WHAT IS NEEDED: For the word "pink", count the lines in the records below that include it and give only that number.

EXCERPTED DATA:

Start of Block

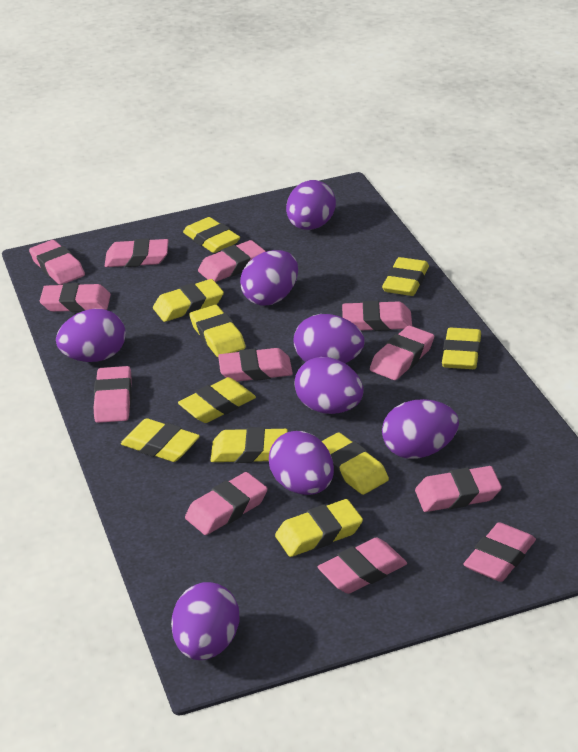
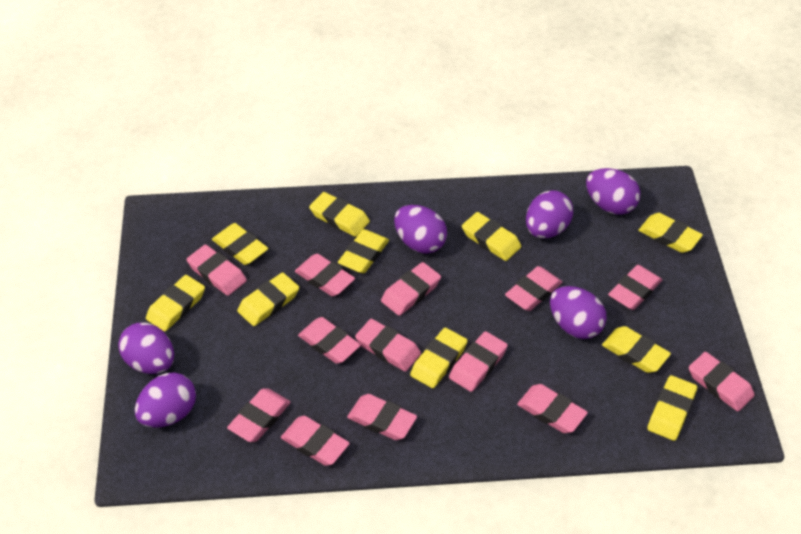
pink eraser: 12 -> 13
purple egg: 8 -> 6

End of Block
Start of Block

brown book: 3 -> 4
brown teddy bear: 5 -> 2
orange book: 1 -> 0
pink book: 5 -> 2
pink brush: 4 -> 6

End of Block
Start of Block

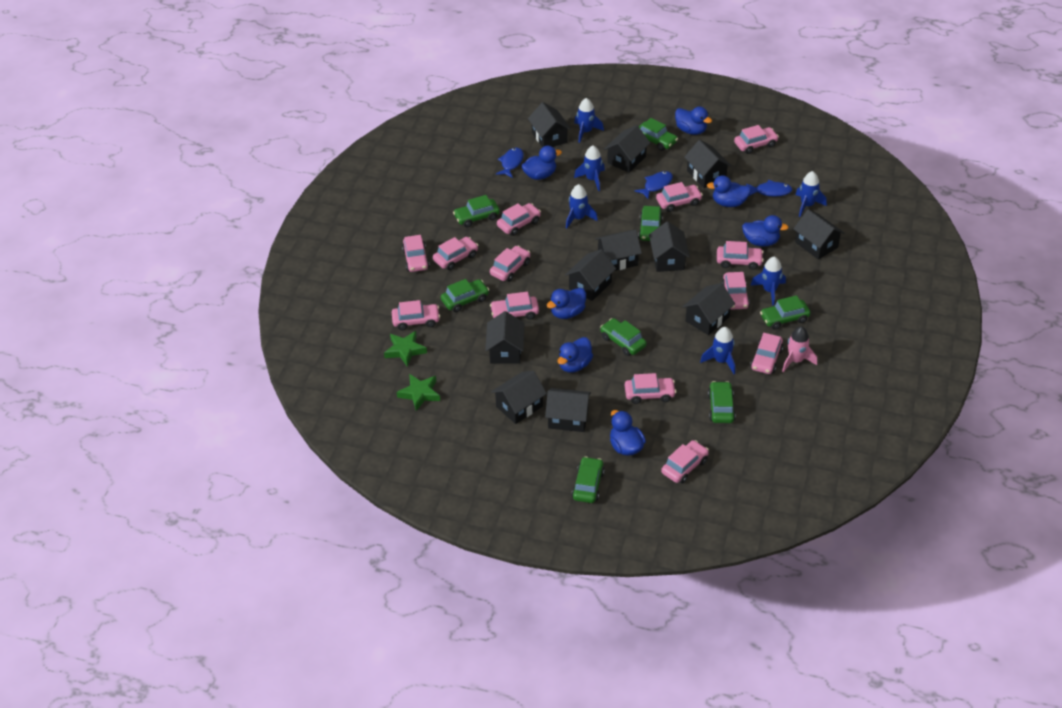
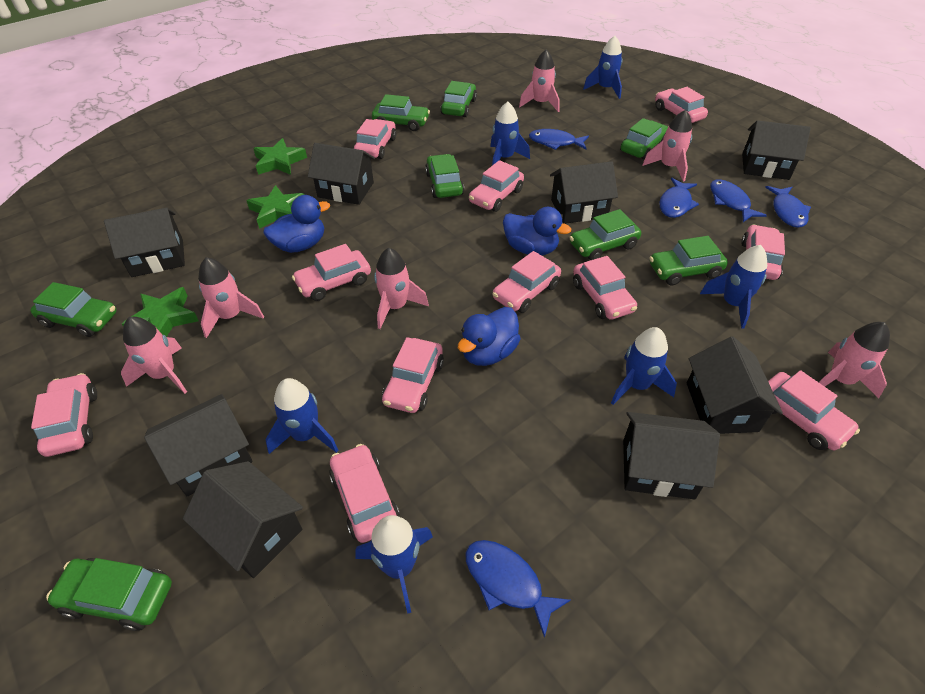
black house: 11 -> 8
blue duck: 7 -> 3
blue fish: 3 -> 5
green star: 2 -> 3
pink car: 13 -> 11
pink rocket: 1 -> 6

End of Block

EXERCISE ANSWER: 5